Exercise prompt
Select every line containing the word "none" from the material, and copy those lines.
──────────
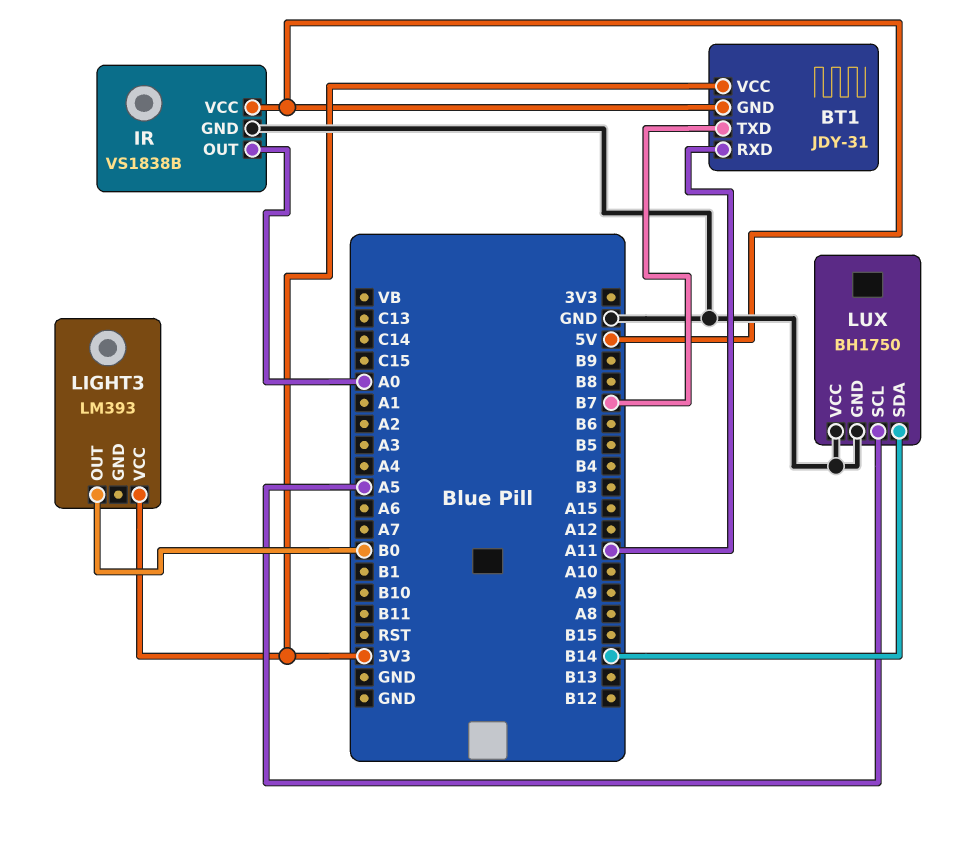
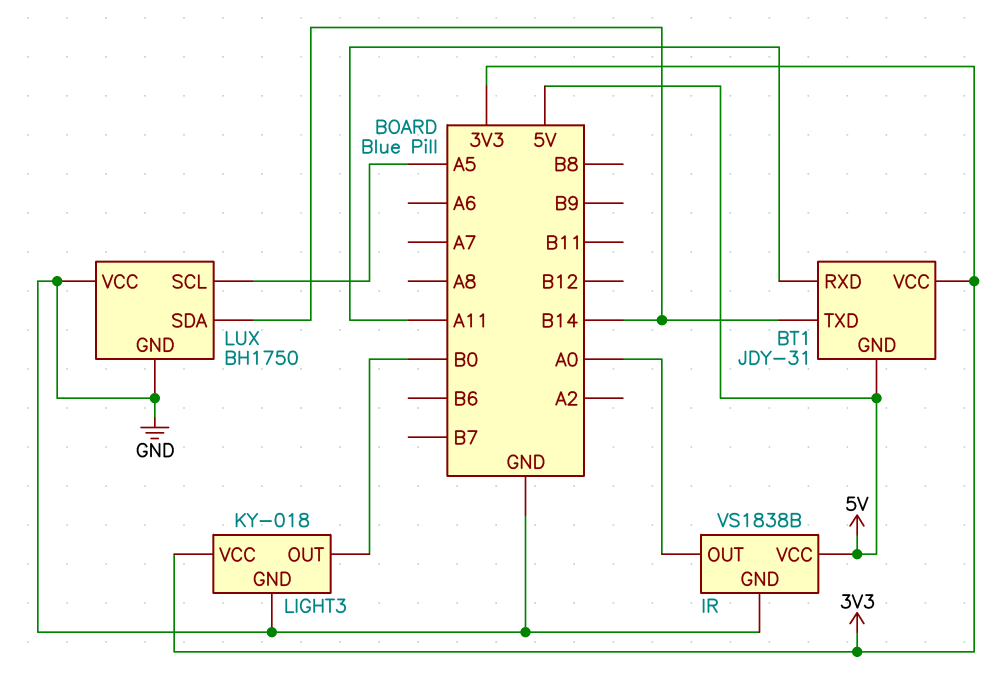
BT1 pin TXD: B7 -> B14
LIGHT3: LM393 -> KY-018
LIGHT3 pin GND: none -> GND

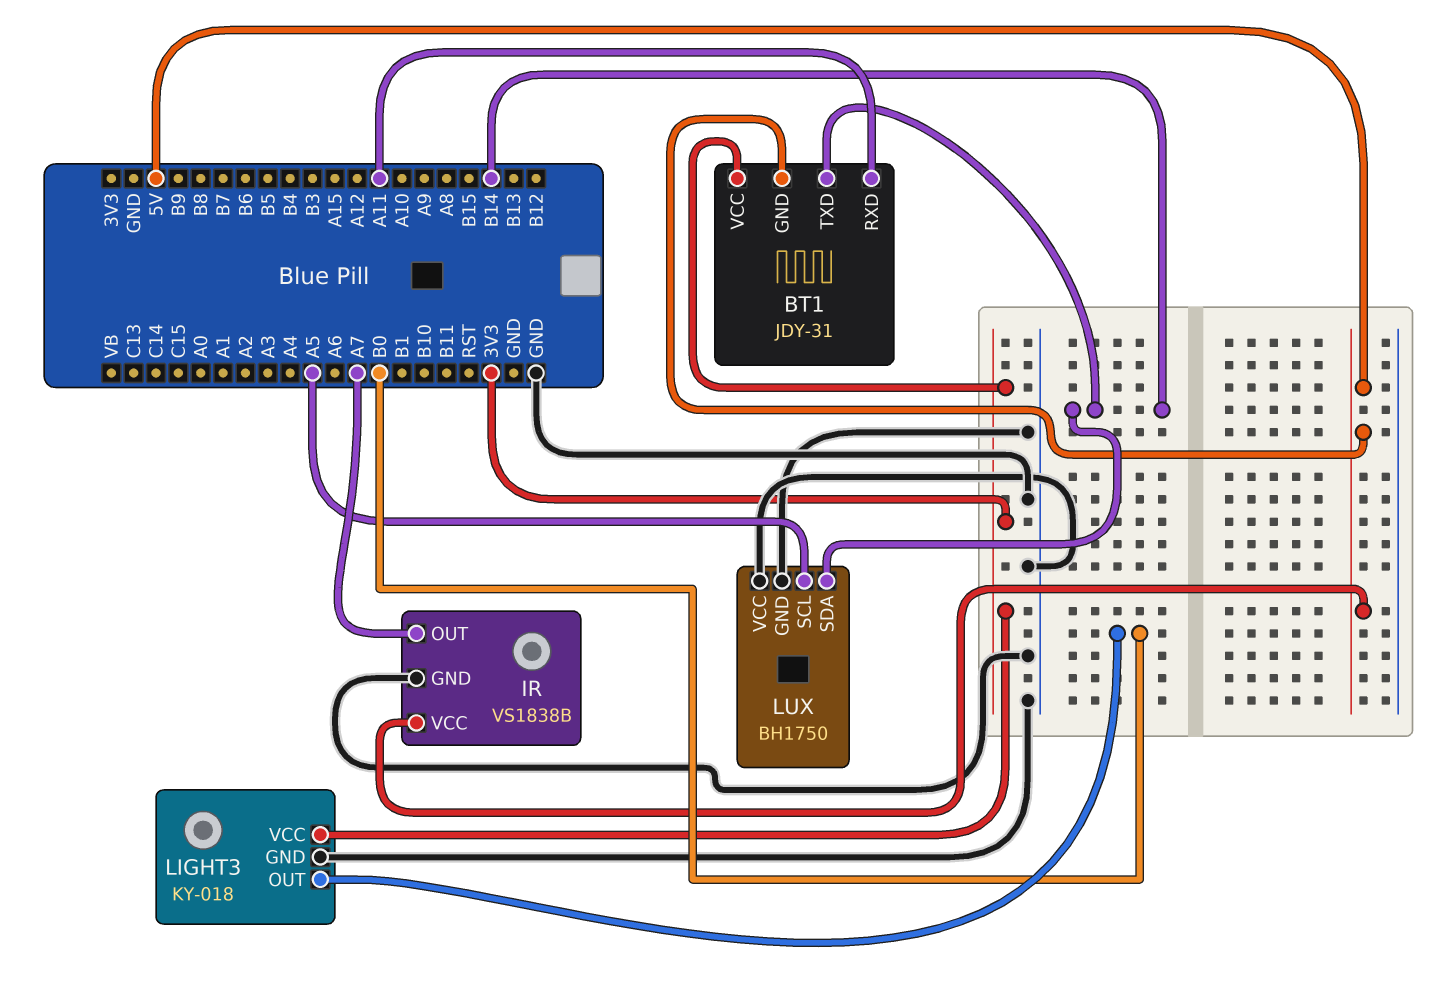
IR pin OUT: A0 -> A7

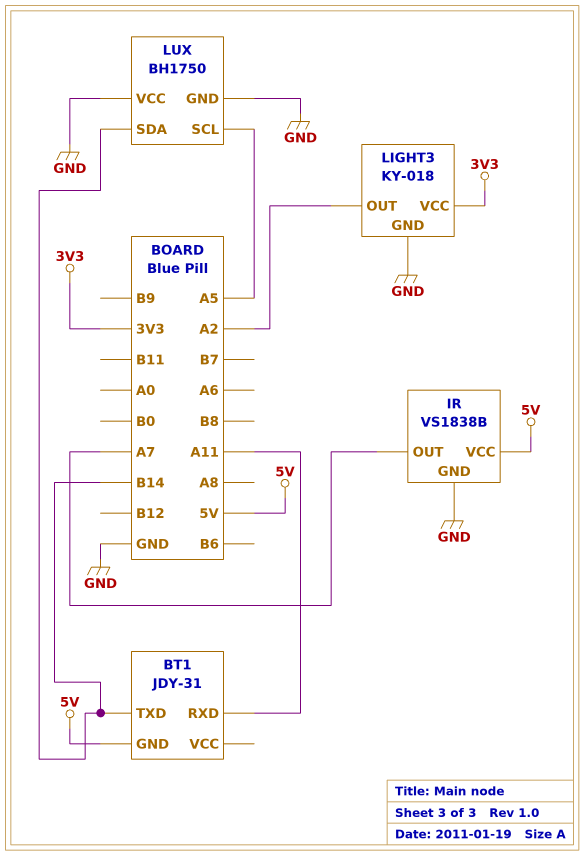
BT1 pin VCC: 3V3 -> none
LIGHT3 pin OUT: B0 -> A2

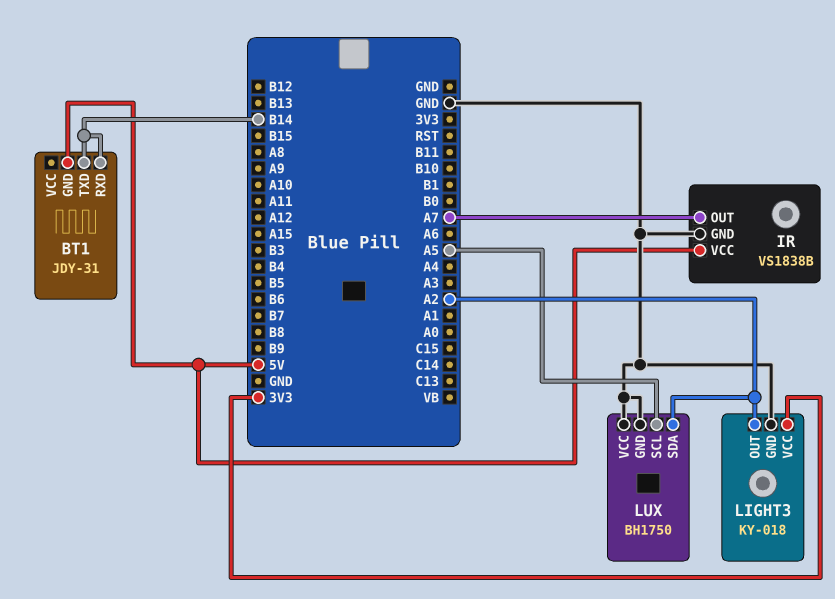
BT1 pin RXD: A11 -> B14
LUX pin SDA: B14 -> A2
──────────
Solution for this exercise
LIGHT3 pin GND: none -> GND
BT1 pin VCC: 3V3 -> none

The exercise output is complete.